▶ [Task brief] Output the lines from the one holding "MATRIX1 pin CLK: 2 -> 8" to the end of the entries that follow, exactly and only those, minus any pictures.

Collected data
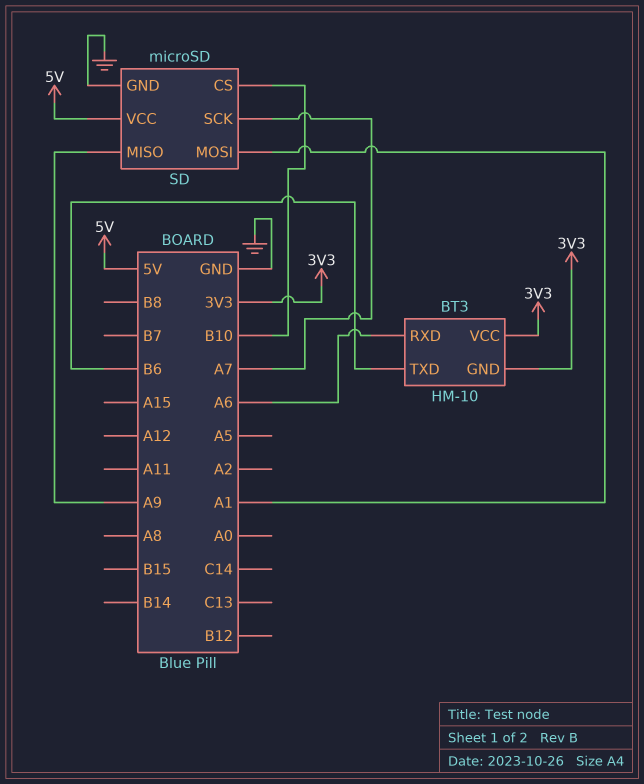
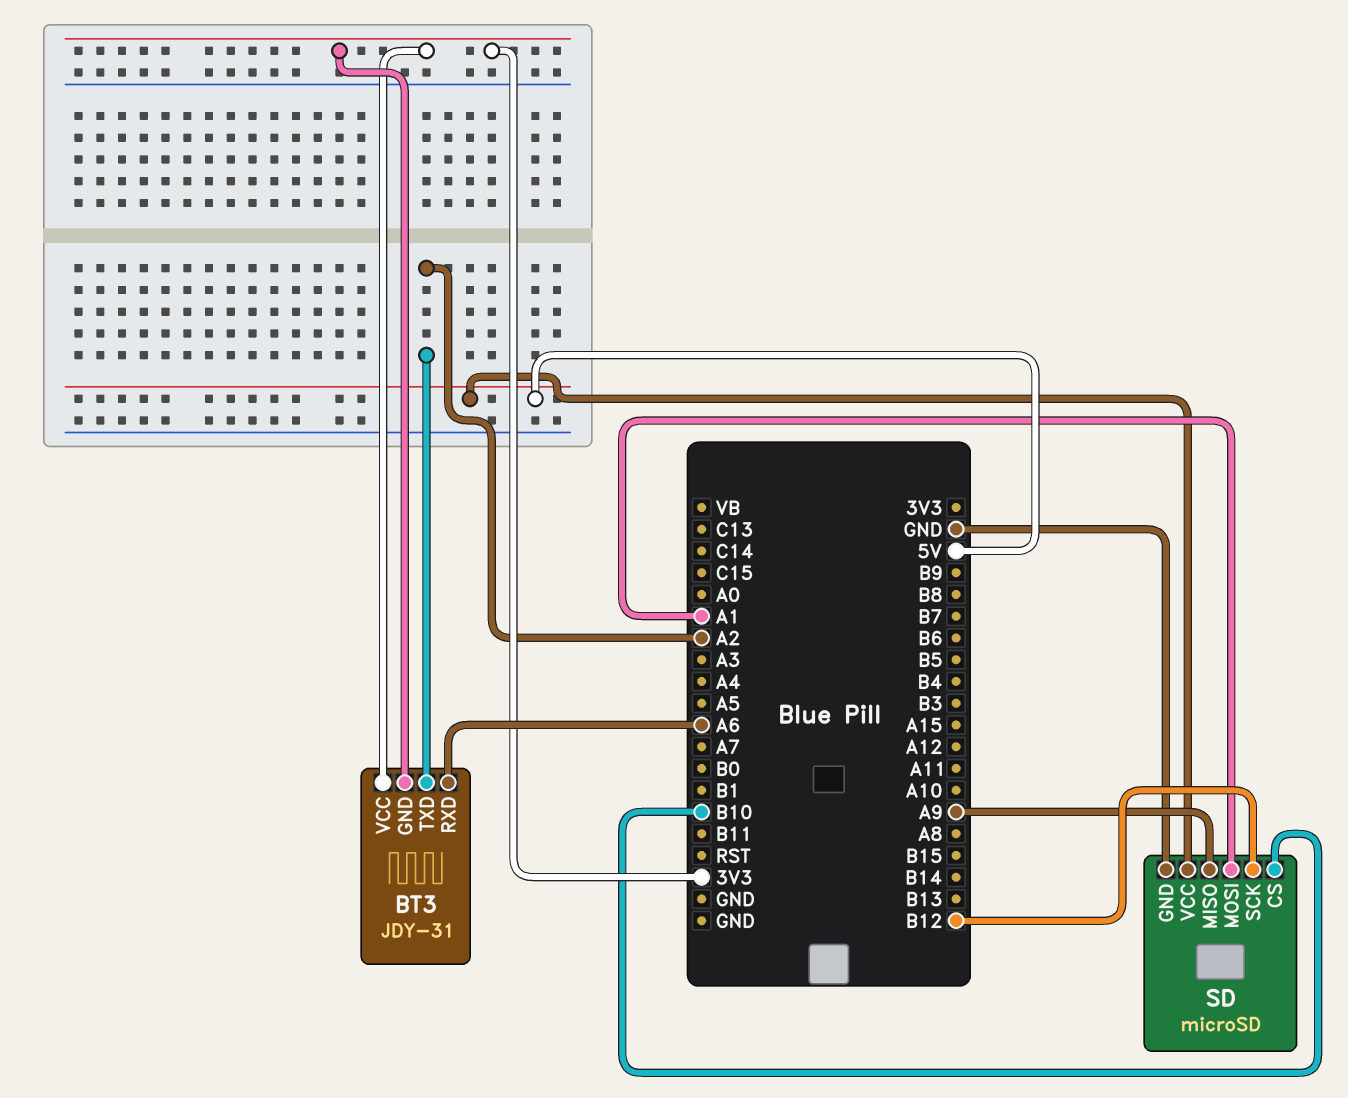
BT3: HM-10 -> JDY-31
BT3 pin TXD: B6 -> A2
SD pin SCK: A7 -> B12

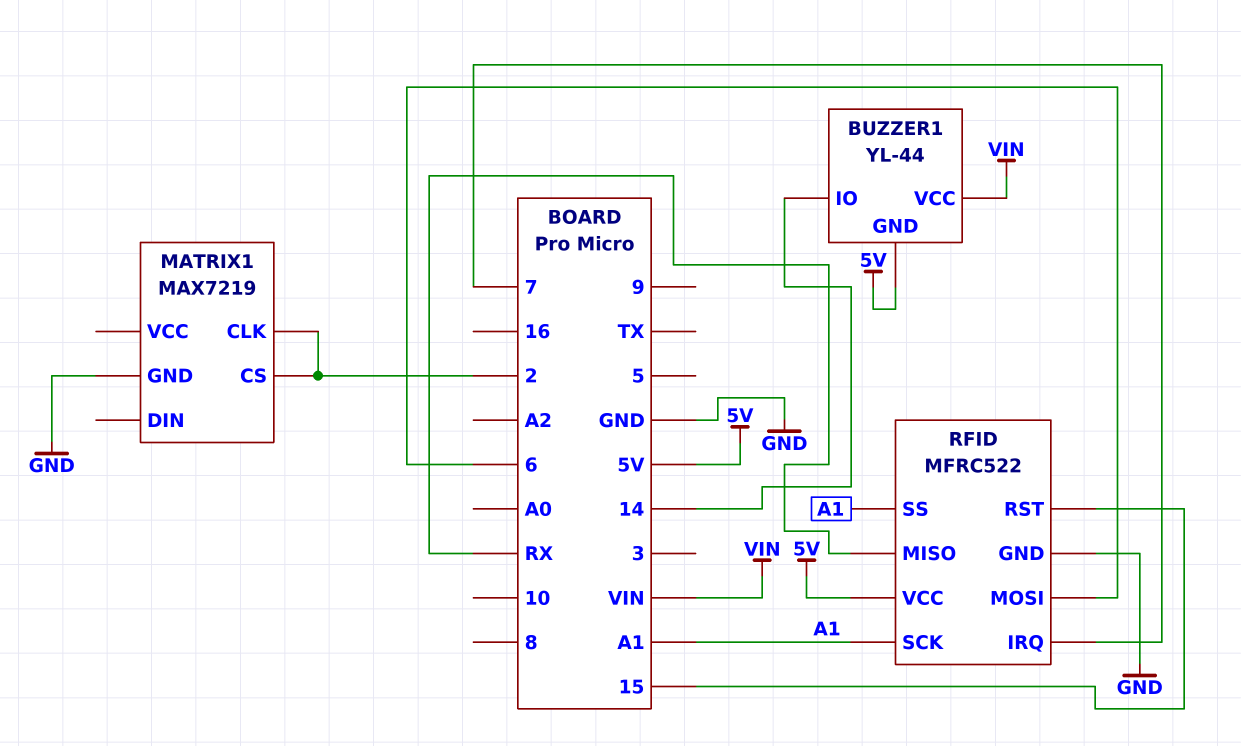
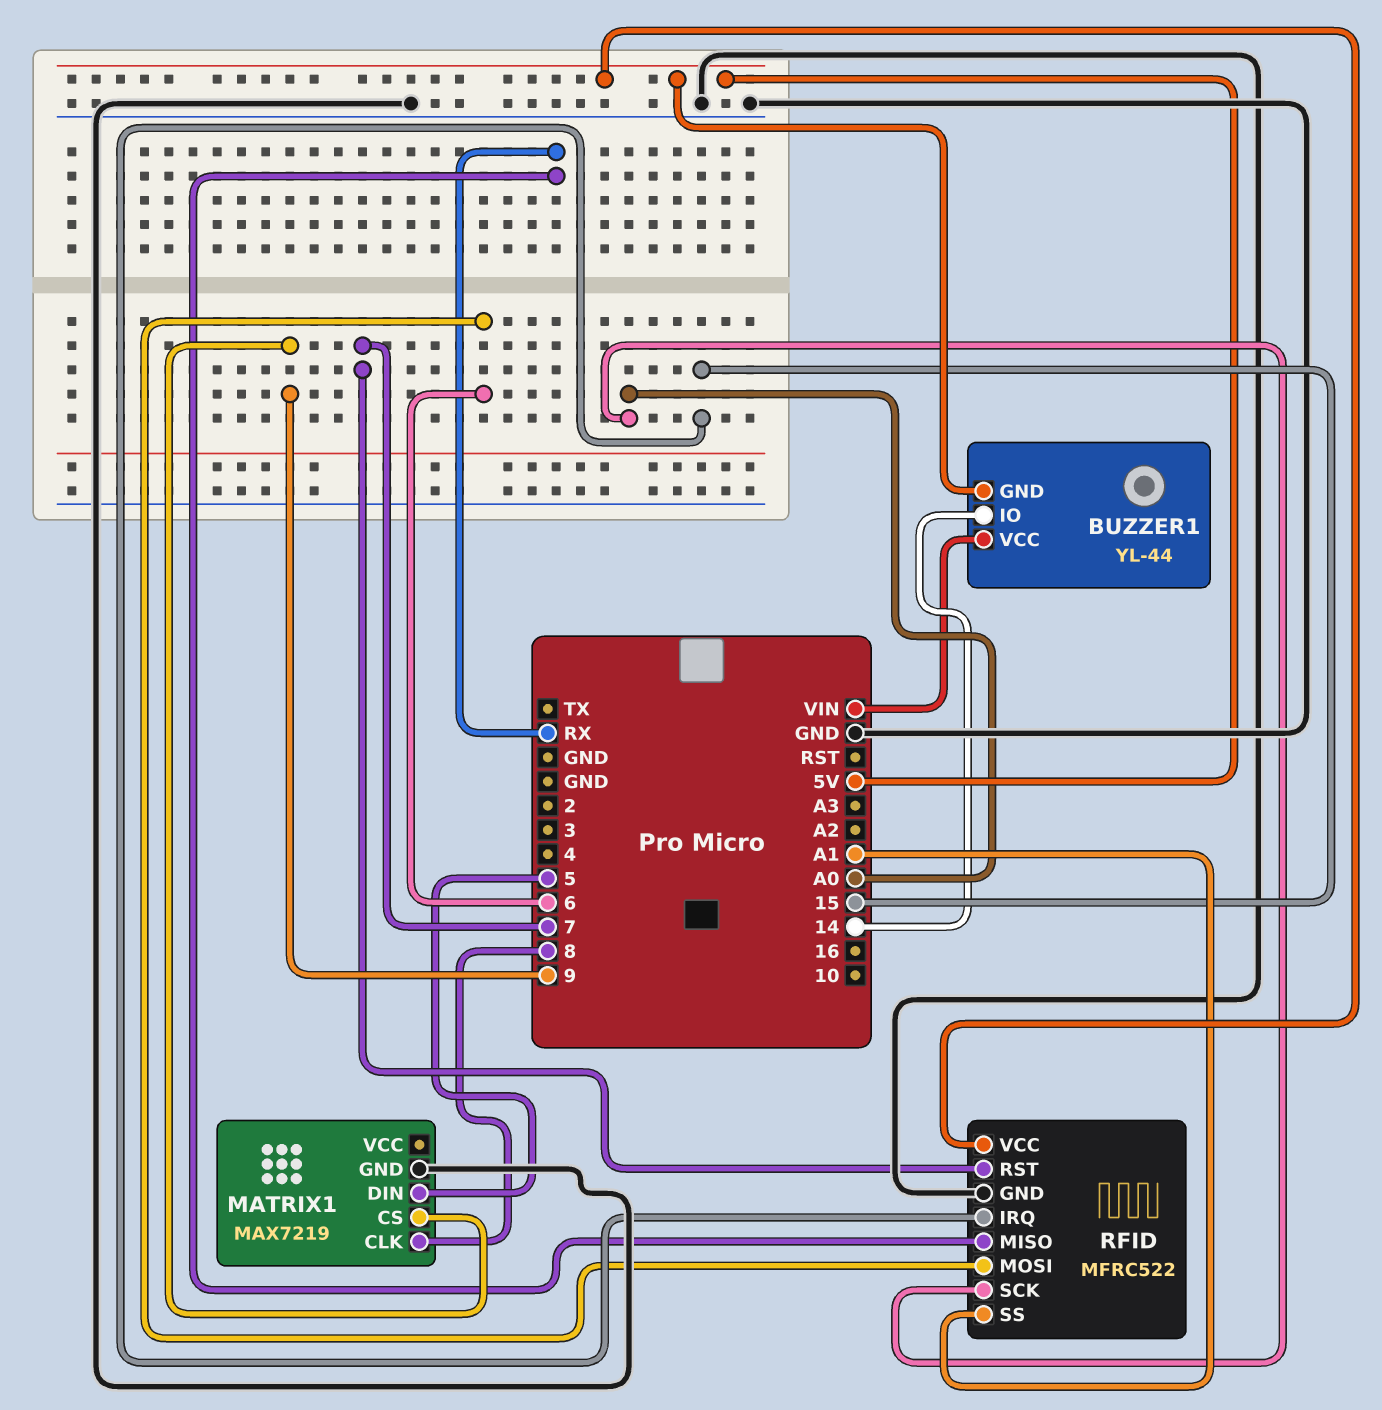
MATRIX1 pin CLK: 2 -> 8
MATRIX1 pin CS: 2 -> 9
MATRIX1 pin DIN: none -> 5
RFID pin IRQ: 7 -> 15
RFID pin RST: 15 -> 7
RFID pin SCK: A1 -> A0

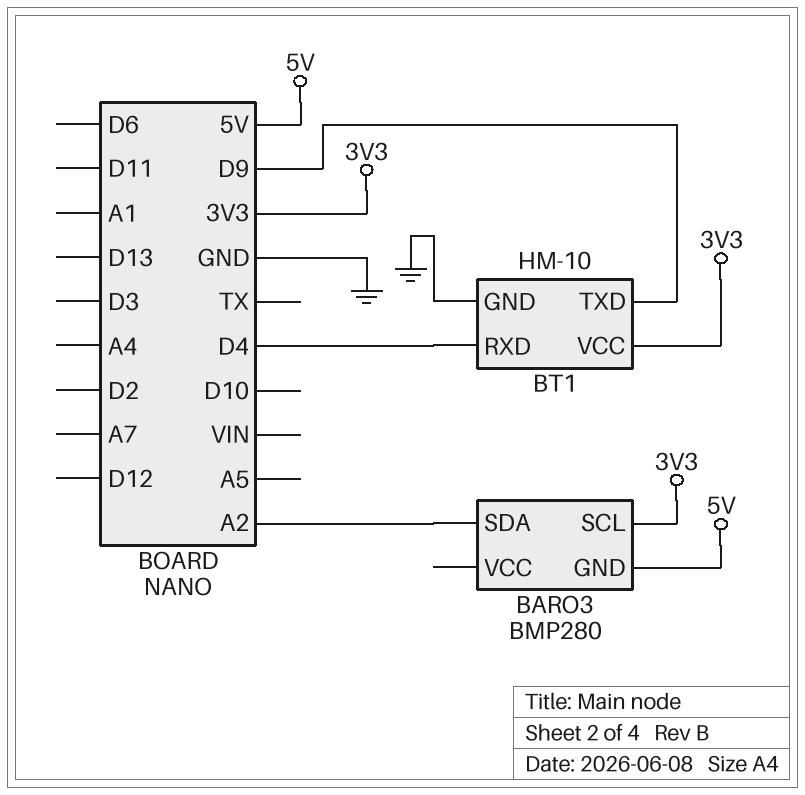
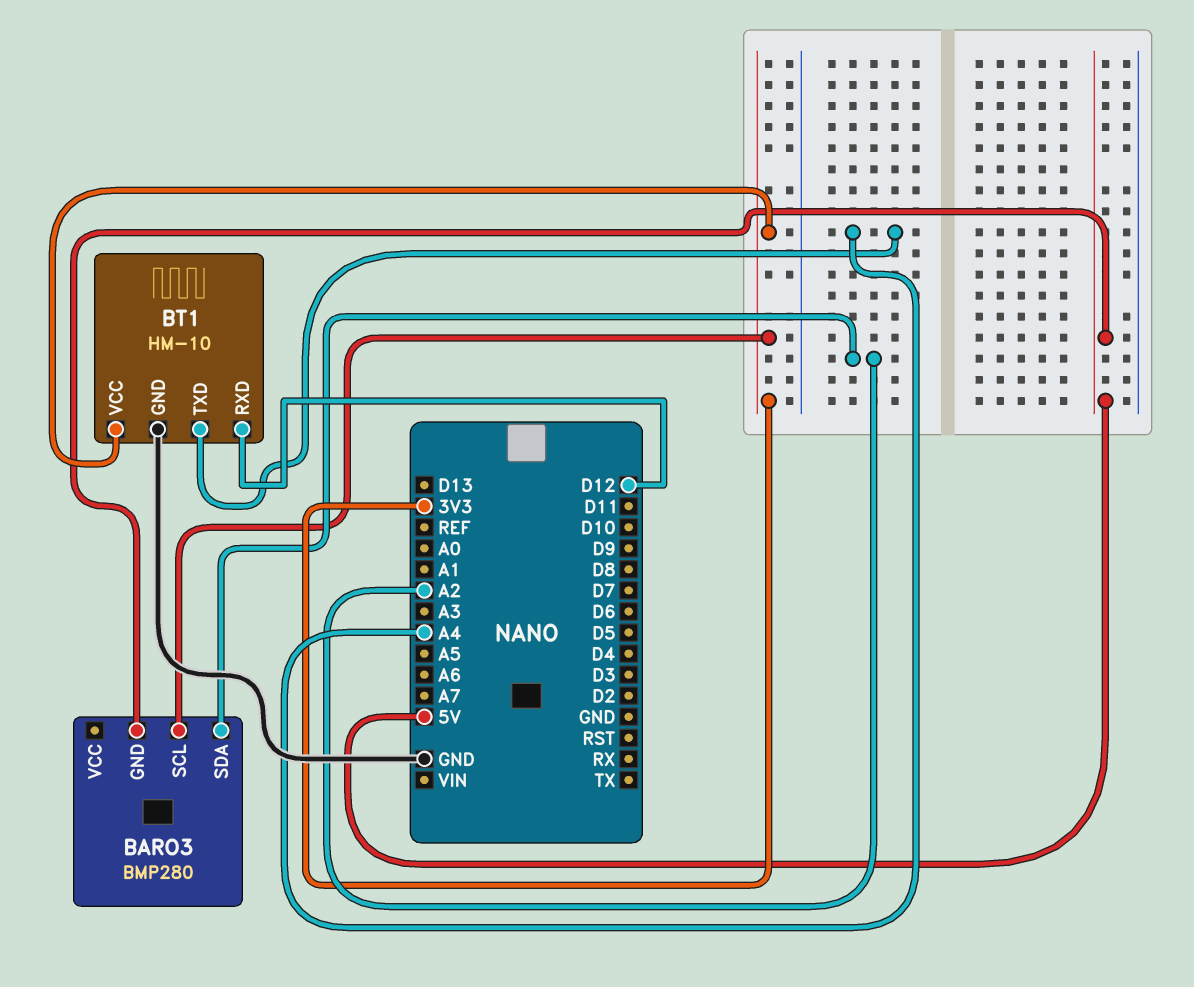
BT1 pin RXD: D4 -> D12
BT1 pin TXD: D9 -> A4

▶ [Task solution]
MATRIX1 pin CLK: 2 -> 8
MATRIX1 pin CS: 2 -> 9
MATRIX1 pin DIN: none -> 5
RFID pin IRQ: 7 -> 15
RFID pin RST: 15 -> 7
RFID pin SCK: A1 -> A0

BT1 pin RXD: D4 -> D12
BT1 pin TXD: D9 -> A4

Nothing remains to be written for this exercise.